## ABOUT THIS EXERCISE
Only the line containing "change,first,where,second,where,amount" and those after it, up to the end of the records below, are to be set down, exactly as written.

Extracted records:
*-*-*

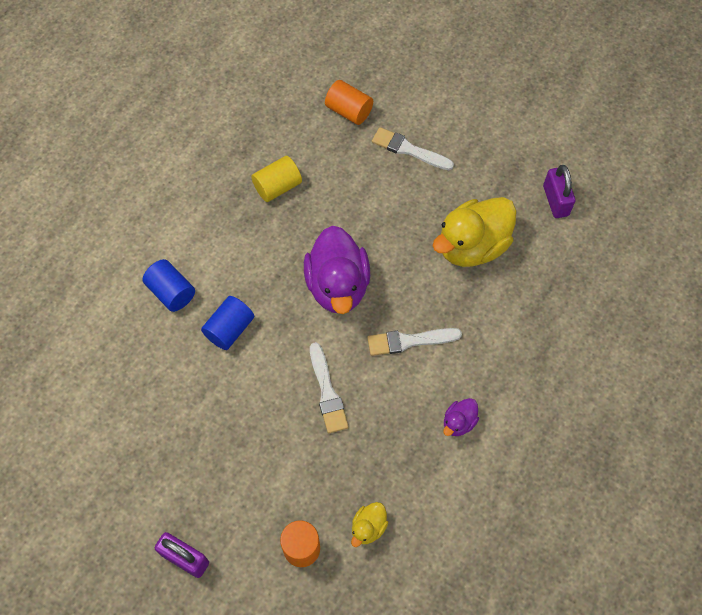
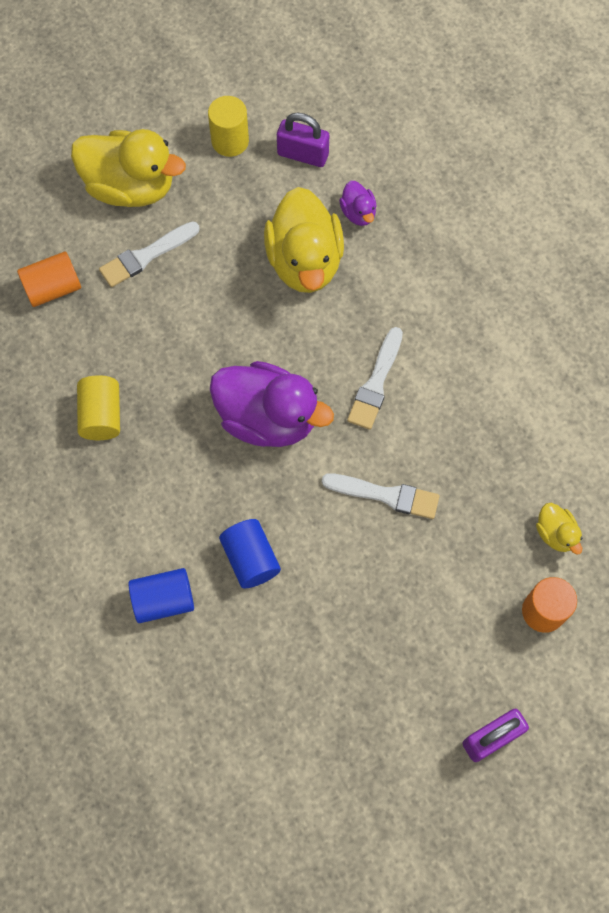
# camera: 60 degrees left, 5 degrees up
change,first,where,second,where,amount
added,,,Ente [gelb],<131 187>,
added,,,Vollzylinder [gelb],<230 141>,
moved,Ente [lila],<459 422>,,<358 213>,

*-*-*

## SOLUTION FOR THIS PROBLEM
change,first,where,second,where,amount
added,,,Ente [gelb],<131 187>,
added,,,Vollzylinder [gelb],<230 141>,
moved,Ente [lila],<459 422>,,<358 213>,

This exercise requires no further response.